### [Activity]
With the pictures excluded, repeat every entry exactly.

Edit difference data
----

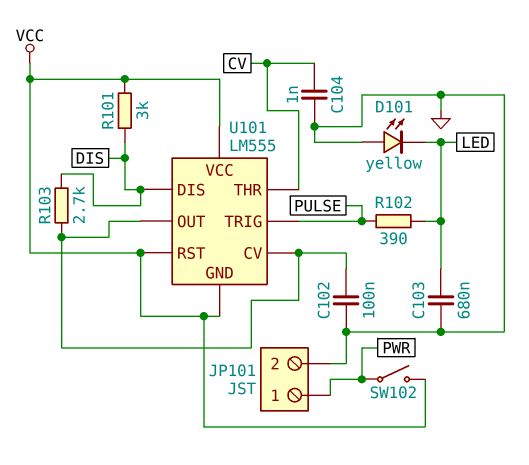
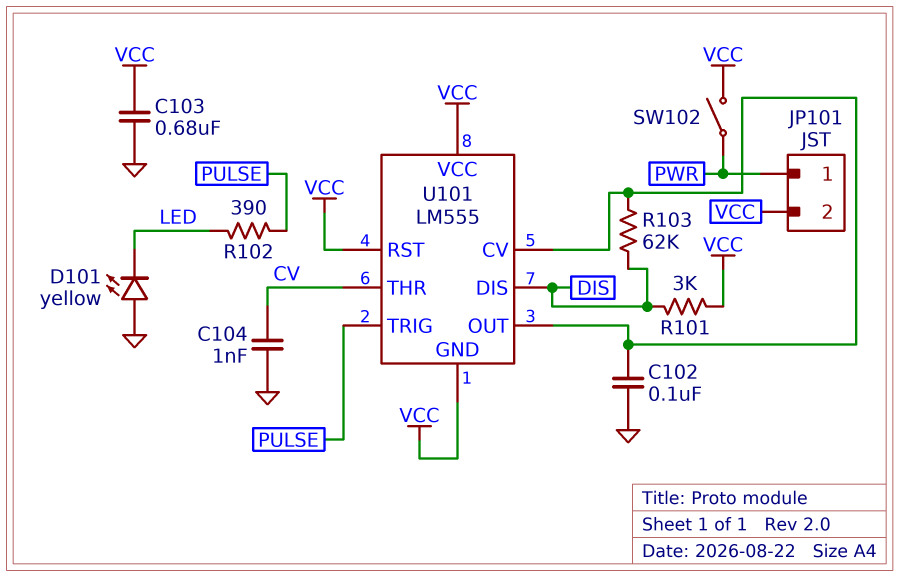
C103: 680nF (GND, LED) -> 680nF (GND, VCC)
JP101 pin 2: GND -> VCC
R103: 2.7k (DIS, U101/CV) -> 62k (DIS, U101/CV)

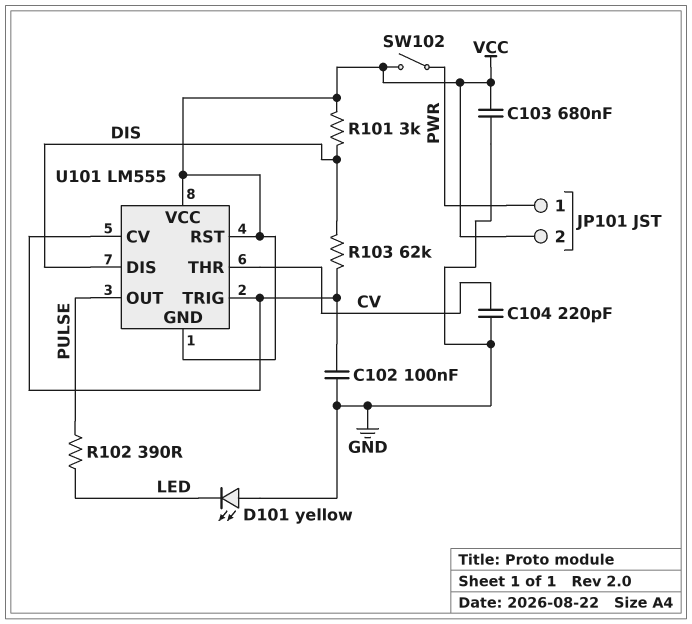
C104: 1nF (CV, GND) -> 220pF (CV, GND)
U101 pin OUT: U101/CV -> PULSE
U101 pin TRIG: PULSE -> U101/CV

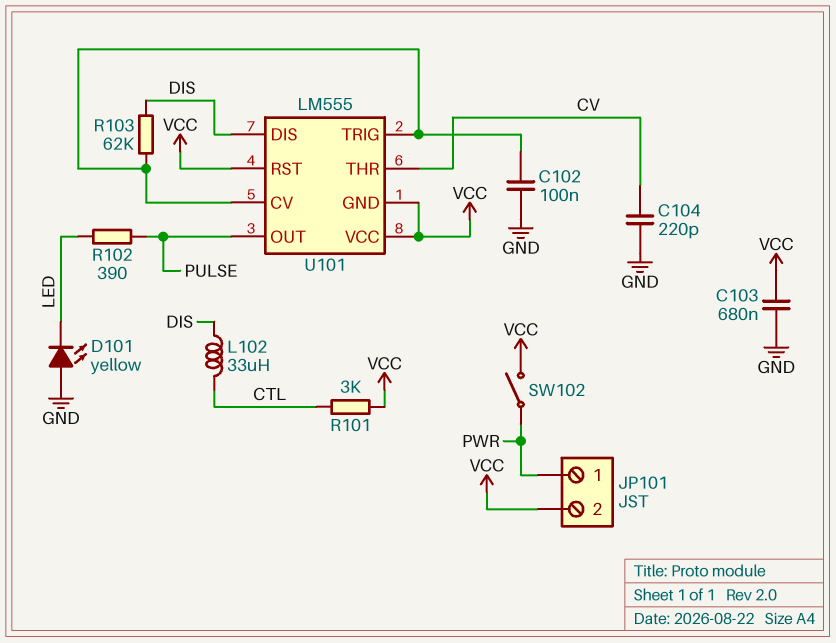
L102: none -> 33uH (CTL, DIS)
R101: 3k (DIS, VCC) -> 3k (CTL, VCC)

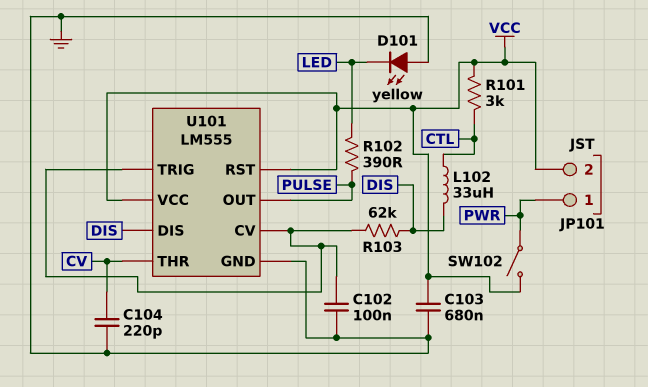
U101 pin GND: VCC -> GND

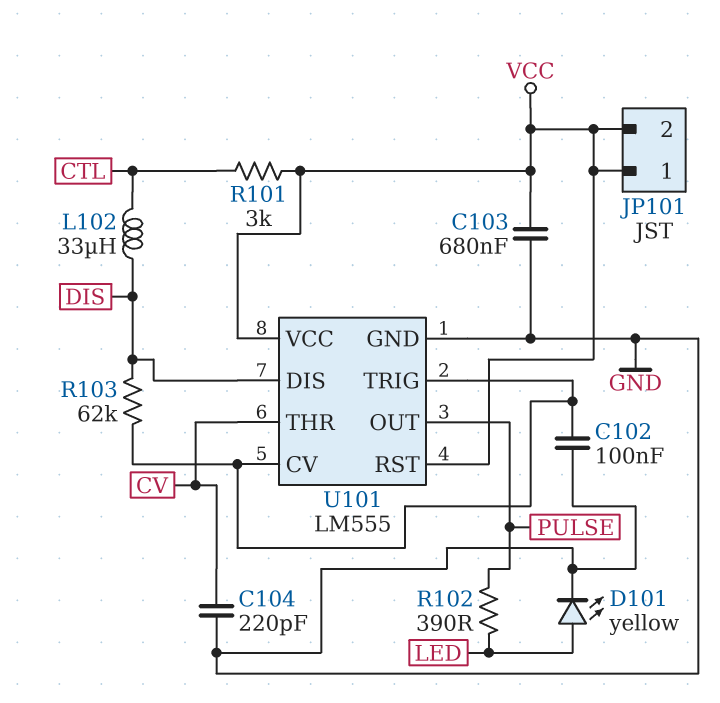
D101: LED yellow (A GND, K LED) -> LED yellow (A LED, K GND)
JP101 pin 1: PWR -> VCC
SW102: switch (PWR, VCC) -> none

----

### [Written answer]
C103: 680nF (GND, LED) -> 680nF (GND, VCC)
JP101 pin 2: GND -> VCC
R103: 2.7k (DIS, U101/CV) -> 62k (DIS, U101/CV)

C104: 1nF (CV, GND) -> 220pF (CV, GND)
U101 pin OUT: U101/CV -> PULSE
U101 pin TRIG: PULSE -> U101/CV

L102: none -> 33uH (CTL, DIS)
R101: 3k (DIS, VCC) -> 3k (CTL, VCC)

U101 pin GND: VCC -> GND

D101: LED yellow (A GND, K LED) -> LED yellow (A LED, K GND)
JP101 pin 1: PWR -> VCC
SW102: switch (PWR, VCC) -> none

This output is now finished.